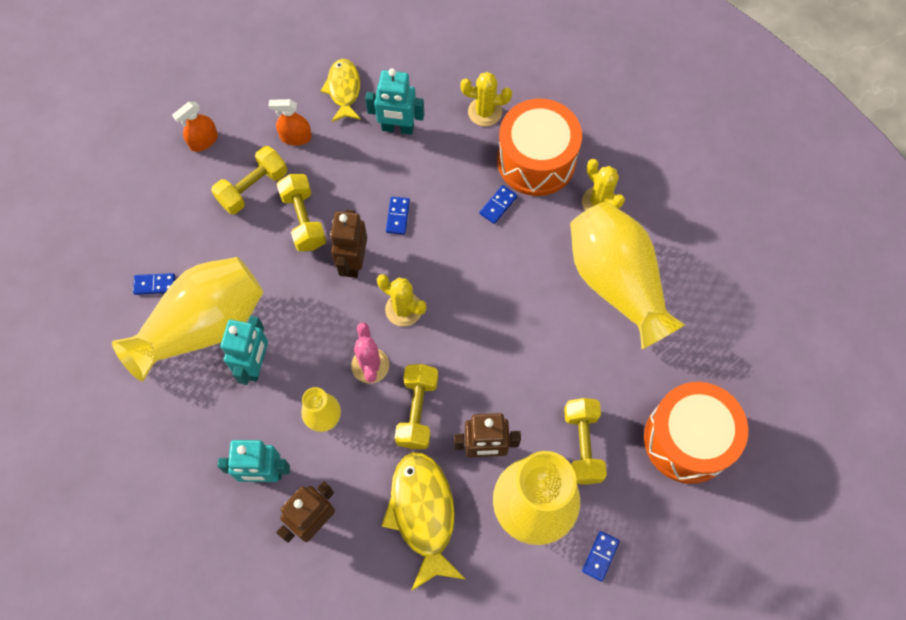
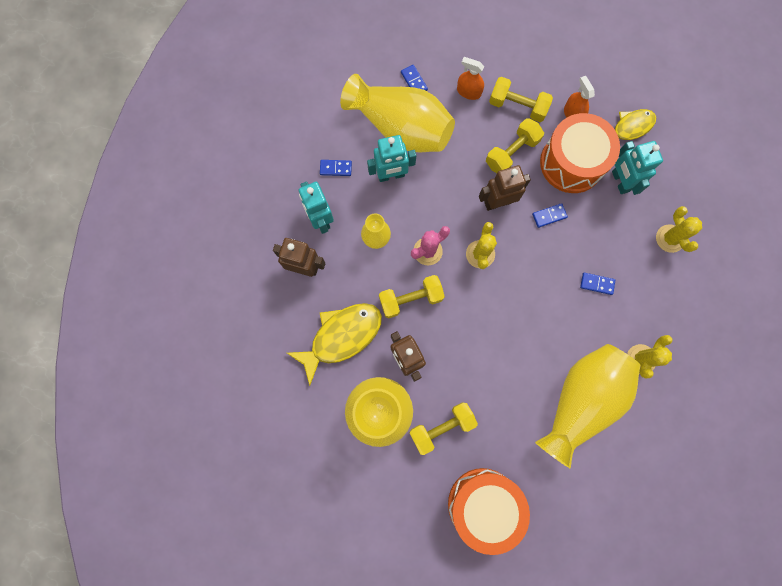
camera: 65 degrees right, 10 degrees up
(203, 141) = (535, 55): orange spray bottle -> orange spray bottle (468, 92)
(536, 160) = (650, 296): orange drum -> orange drum (572, 163)
(600, 556) = (368, 474): blue domino -> blue domino (336, 168)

==*==

■ What you should do:
With the pictures omitted, reproduce the data above exactly.

■ Task solution:
camera: 65 degrees right, 10 degrees up
(203, 141) = (535, 55): orange spray bottle -> orange spray bottle (468, 92)
(536, 160) = (650, 296): orange drum -> orange drum (572, 163)
(600, 556) = (368, 474): blue domino -> blue domino (336, 168)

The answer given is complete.